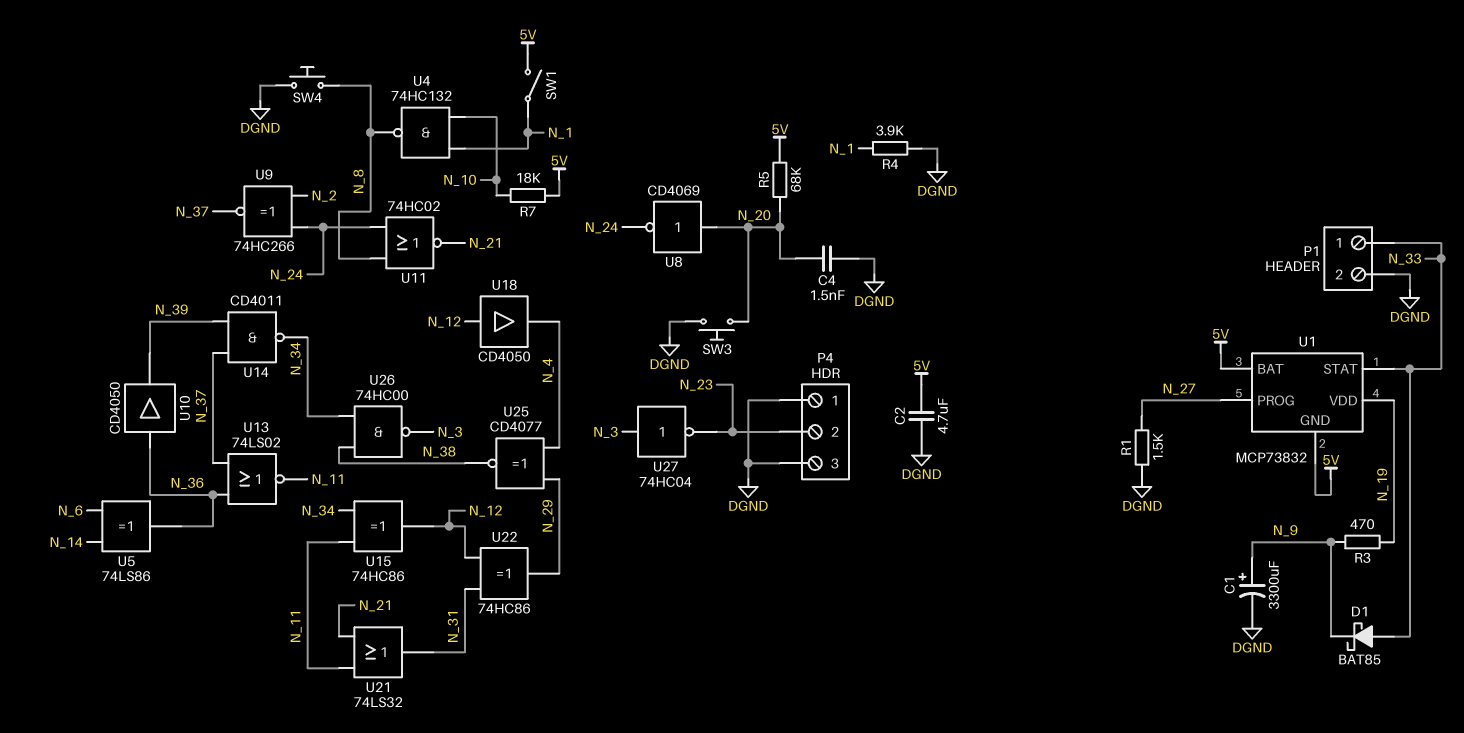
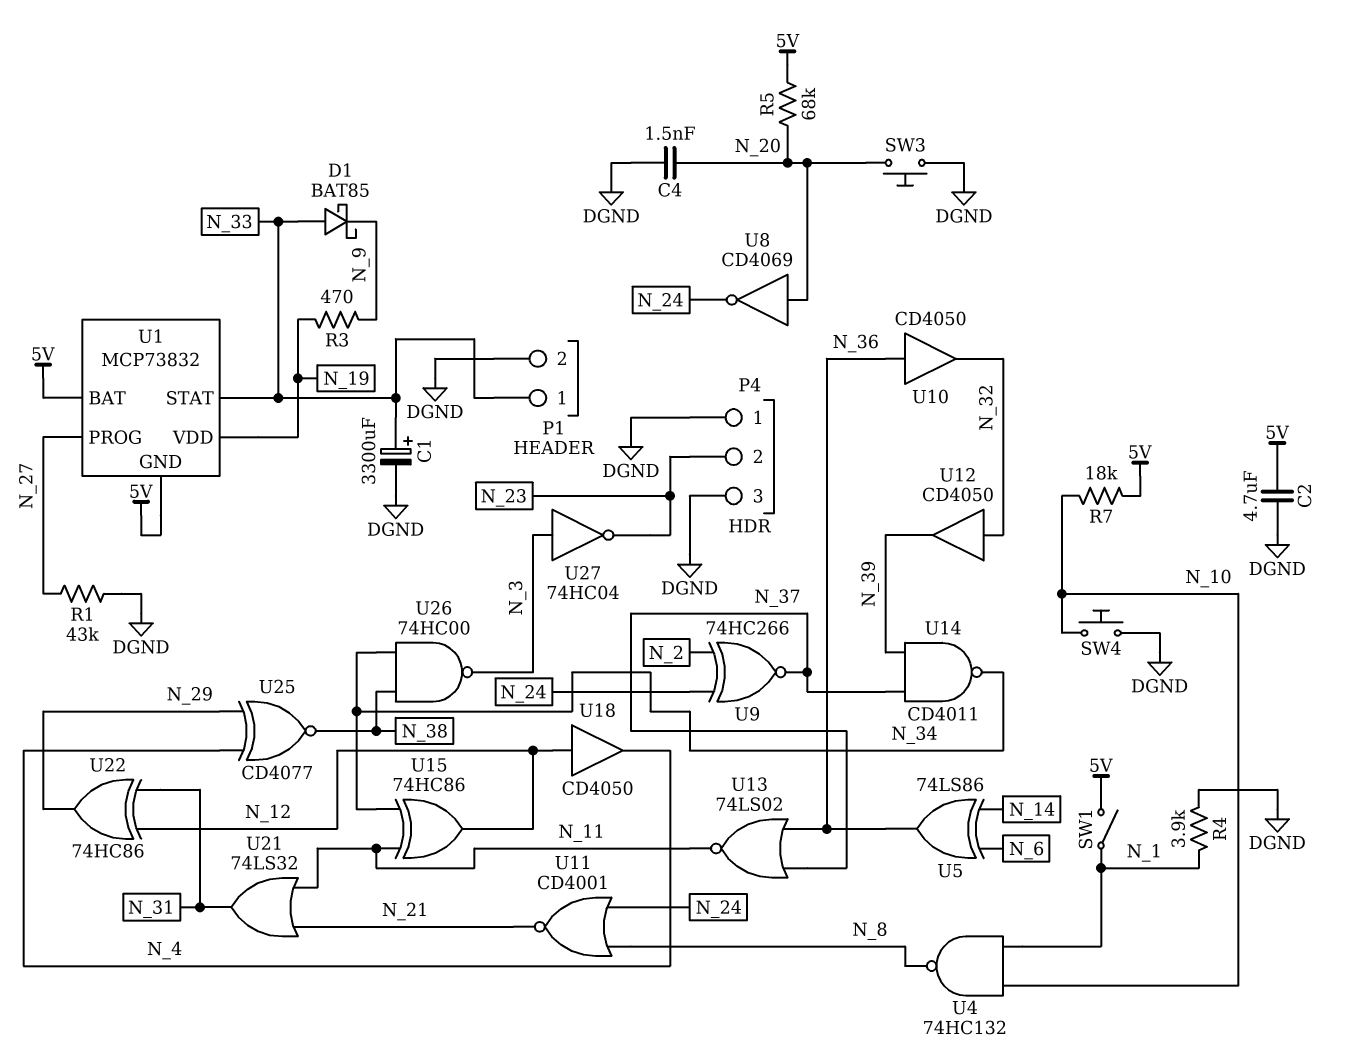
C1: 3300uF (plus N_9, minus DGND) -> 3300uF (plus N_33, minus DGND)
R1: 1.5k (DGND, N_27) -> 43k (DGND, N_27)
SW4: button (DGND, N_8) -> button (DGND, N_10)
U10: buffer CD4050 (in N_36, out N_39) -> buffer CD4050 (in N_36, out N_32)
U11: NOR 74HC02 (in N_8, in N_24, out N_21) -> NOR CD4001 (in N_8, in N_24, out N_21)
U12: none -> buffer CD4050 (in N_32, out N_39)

...

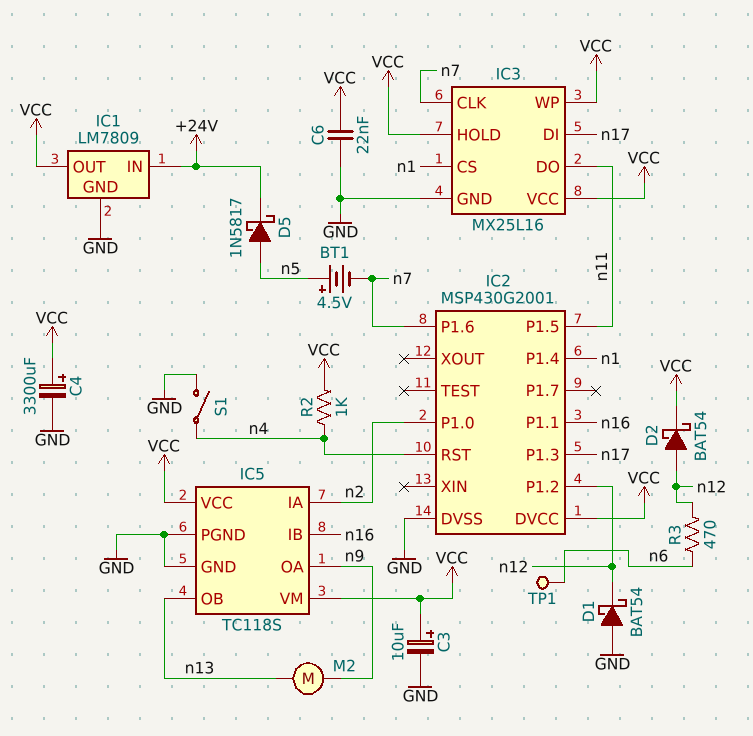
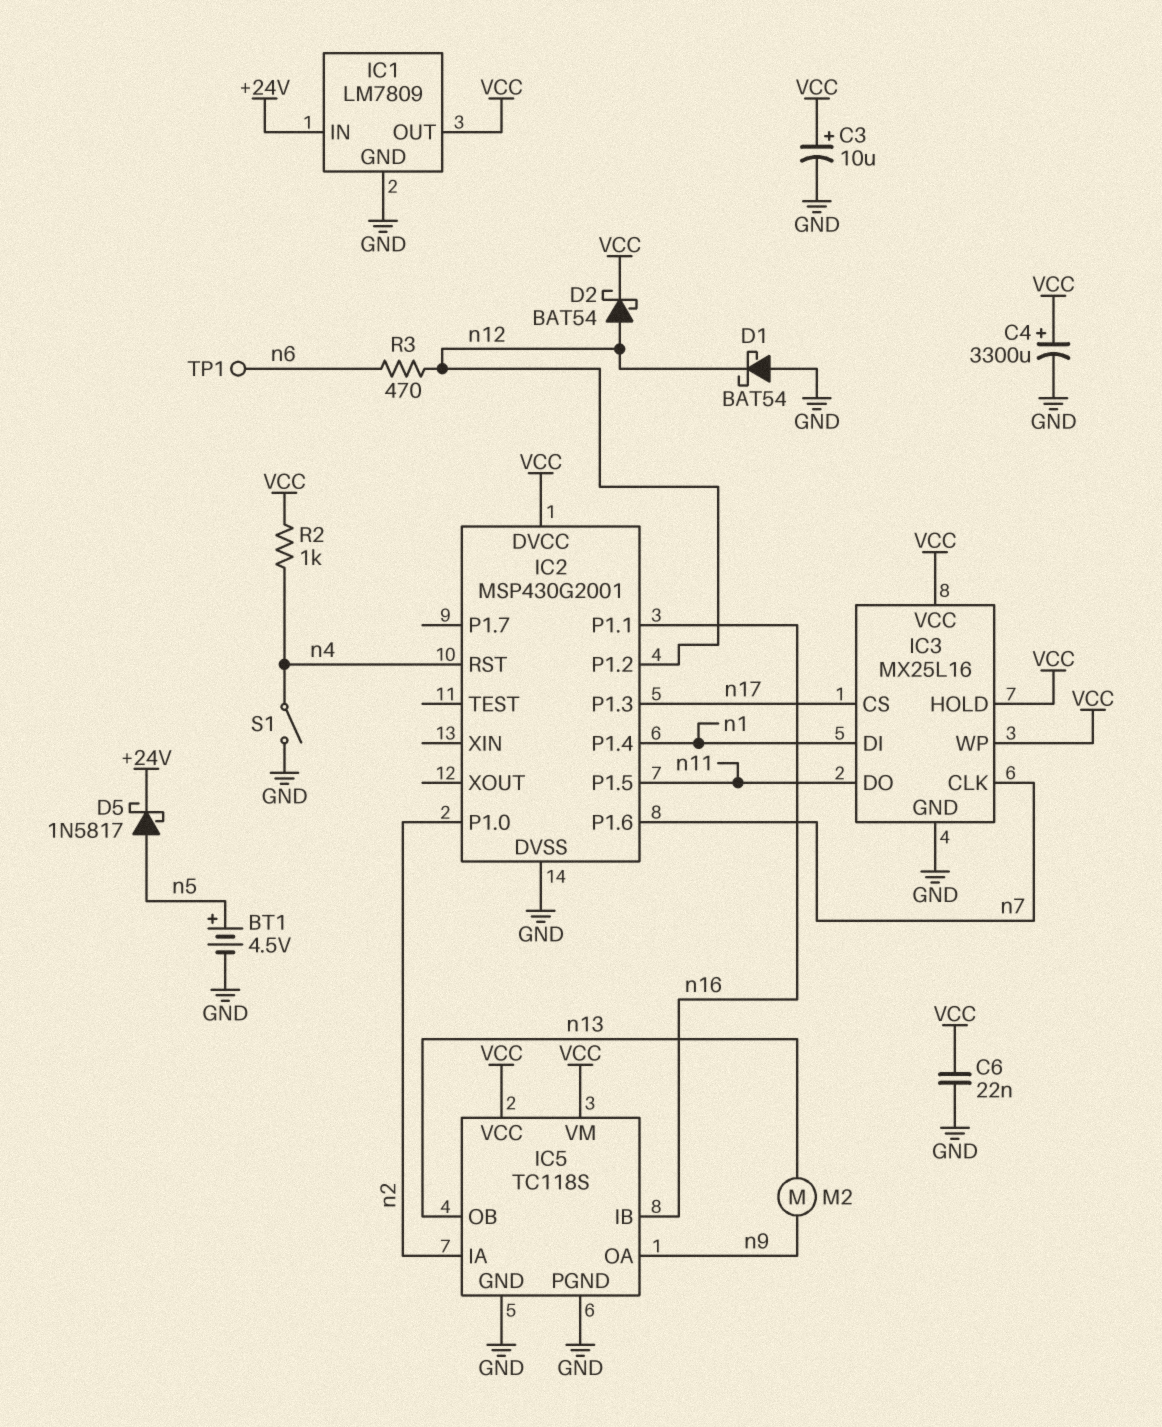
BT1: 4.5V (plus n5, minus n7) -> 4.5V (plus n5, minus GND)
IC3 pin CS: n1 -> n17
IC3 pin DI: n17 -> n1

#### PROBLEM REQUIREMENTS:
Please give back, exactly as it stands above, the stretch from the line with "C1: 3300uF (plus" through the line with "U12: none ->", and no line outside it.

#### ANSWER TO THE PROBLEM:
C1: 3300uF (plus N_9, minus DGND) -> 3300uF (plus N_33, minus DGND)
R1: 1.5k (DGND, N_27) -> 43k (DGND, N_27)
SW4: button (DGND, N_8) -> button (DGND, N_10)
U10: buffer CD4050 (in N_36, out N_39) -> buffer CD4050 (in N_36, out N_32)
U11: NOR 74HC02 (in N_8, in N_24, out N_21) -> NOR CD4001 (in N_8, in N_24, out N_21)
U12: none -> buffer CD4050 (in N_32, out N_39)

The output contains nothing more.